● Aim of the exercise
Copy out the lines below that hold the word "grey".

● Data supplied
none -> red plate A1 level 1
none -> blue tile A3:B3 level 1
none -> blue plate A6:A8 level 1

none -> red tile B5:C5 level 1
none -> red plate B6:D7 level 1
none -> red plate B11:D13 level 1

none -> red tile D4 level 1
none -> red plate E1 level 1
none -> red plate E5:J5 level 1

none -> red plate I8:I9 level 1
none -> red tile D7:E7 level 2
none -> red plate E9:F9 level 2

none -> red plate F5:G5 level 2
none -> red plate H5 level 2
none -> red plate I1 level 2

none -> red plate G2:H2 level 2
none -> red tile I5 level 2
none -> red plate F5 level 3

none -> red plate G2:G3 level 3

...

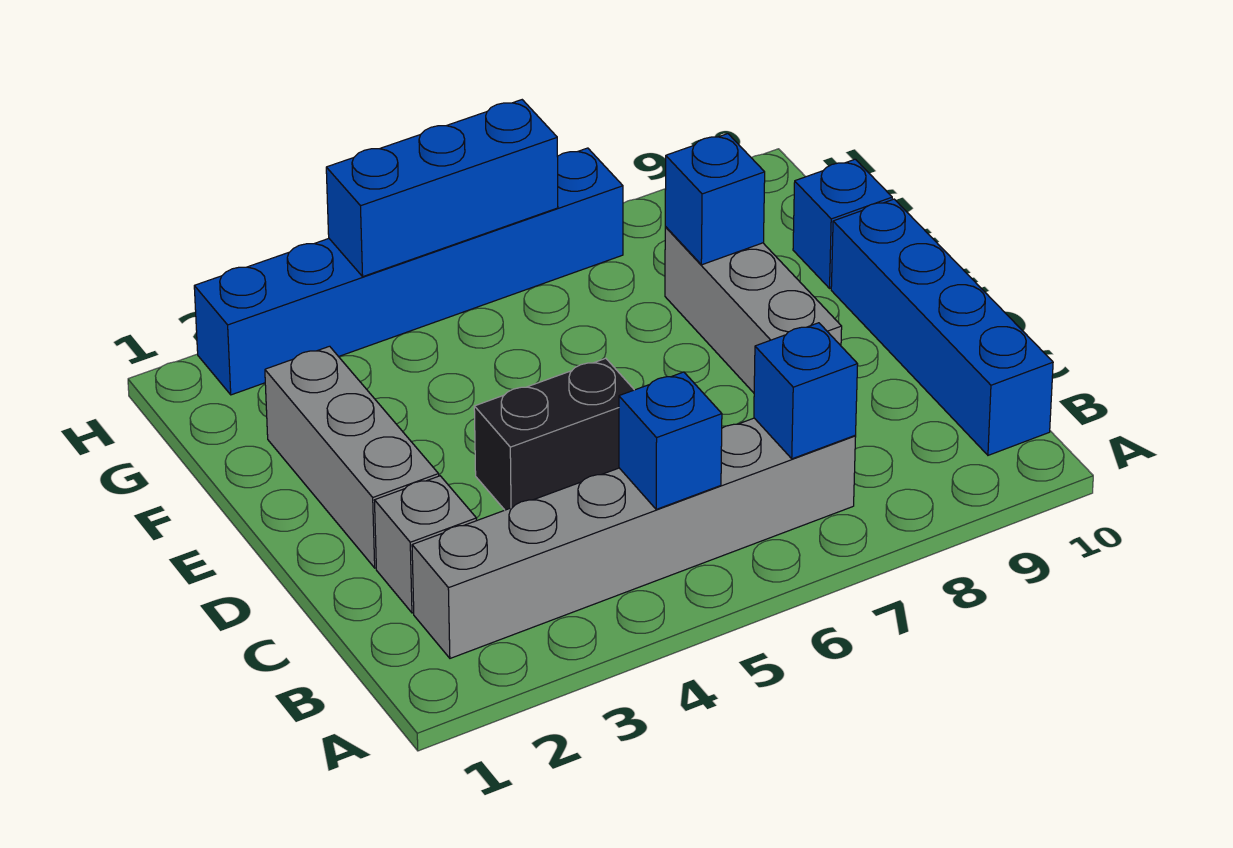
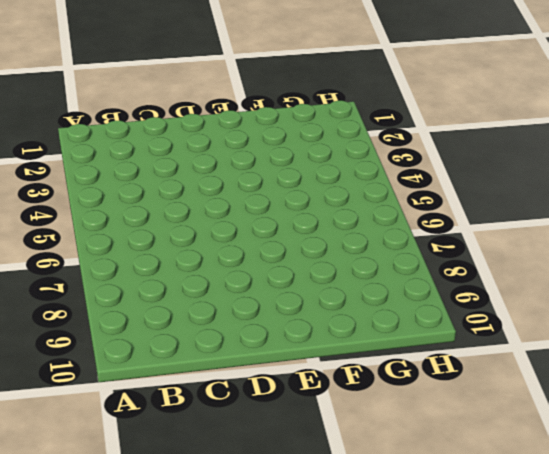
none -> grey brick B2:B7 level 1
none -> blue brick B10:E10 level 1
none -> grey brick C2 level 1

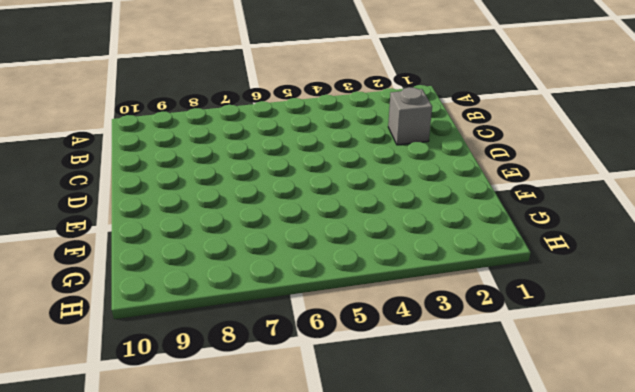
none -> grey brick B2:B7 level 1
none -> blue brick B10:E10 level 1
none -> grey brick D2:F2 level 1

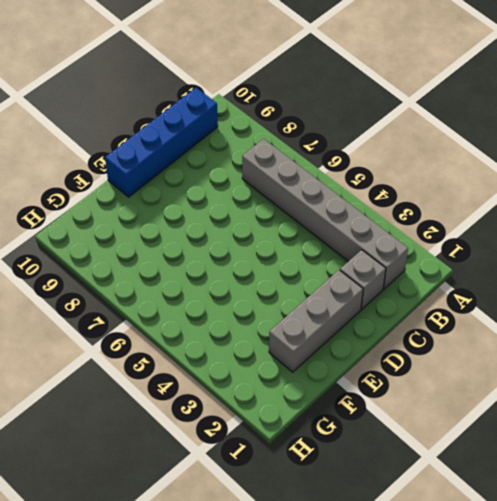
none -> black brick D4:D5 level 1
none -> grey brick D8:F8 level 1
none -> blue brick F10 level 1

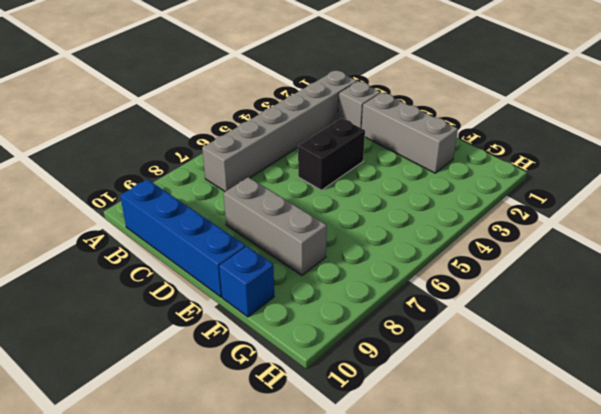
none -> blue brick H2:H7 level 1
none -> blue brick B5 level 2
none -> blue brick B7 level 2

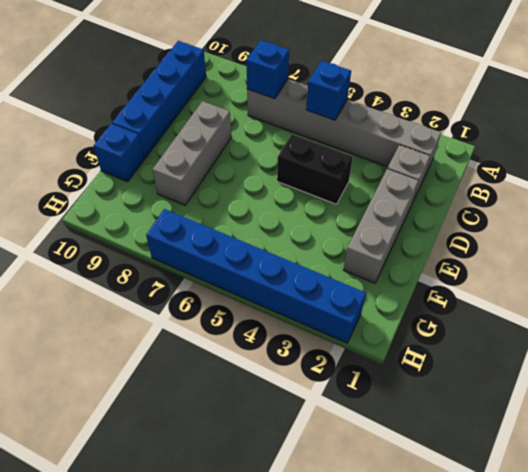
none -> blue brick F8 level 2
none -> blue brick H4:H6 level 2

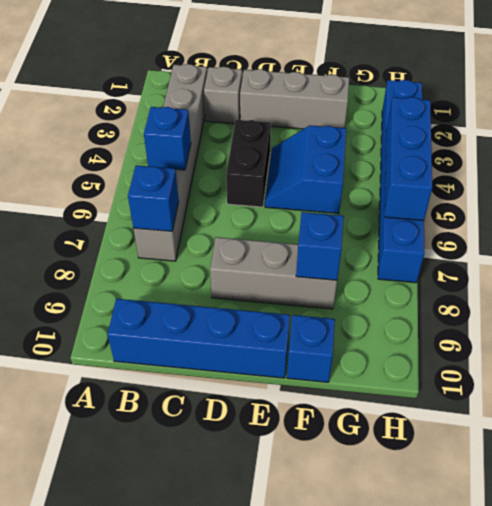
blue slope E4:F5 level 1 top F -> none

● Solution to this exercise
none -> grey brick B2:B7 level 1
none -> grey brick C2 level 1
none -> grey brick B2:B7 level 1
none -> grey brick D2:F2 level 1
none -> grey brick D8:F8 level 1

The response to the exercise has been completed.